■ **How to complete this task**
What you return must be the data below, word for word, without any images.

■ **Information provided**
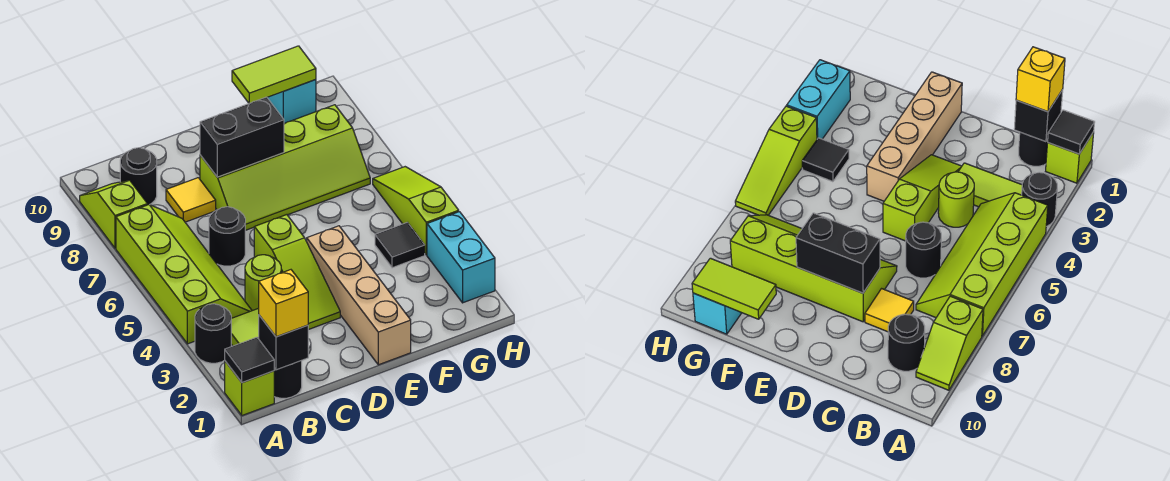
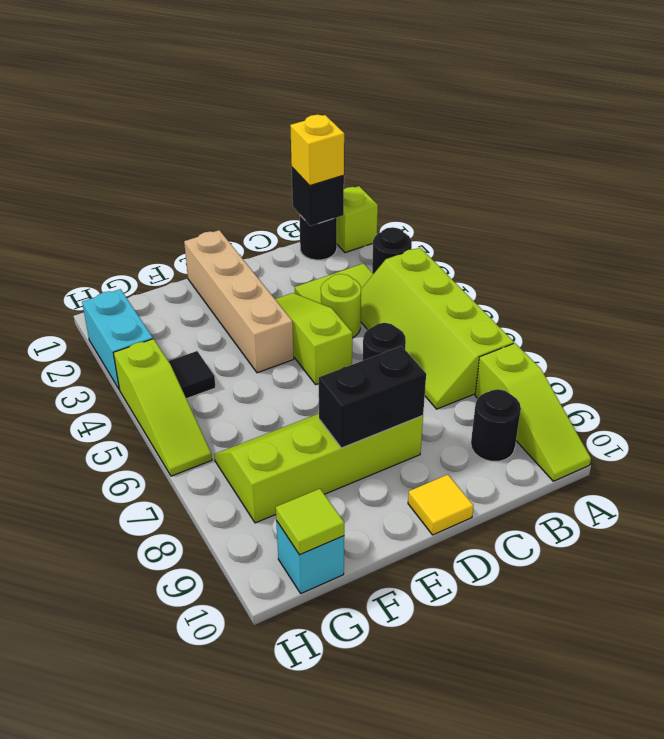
black tile A1 level 2 -> none
lime slope A8:A9 level 1 top 8 -> lime slope A8:A10 level 1 top 8
yellow tile C8 level 1 -> yellow tile D10 level 1
lime tile F10:G10 level 2 -> lime tile G10 level 2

■ **Response**
black tile A1 level 2 -> none
lime slope A8:A9 level 1 top 8 -> lime slope A8:A10 level 1 top 8
yellow tile C8 level 1 -> yellow tile D10 level 1
lime tile F10:G10 level 2 -> lime tile G10 level 2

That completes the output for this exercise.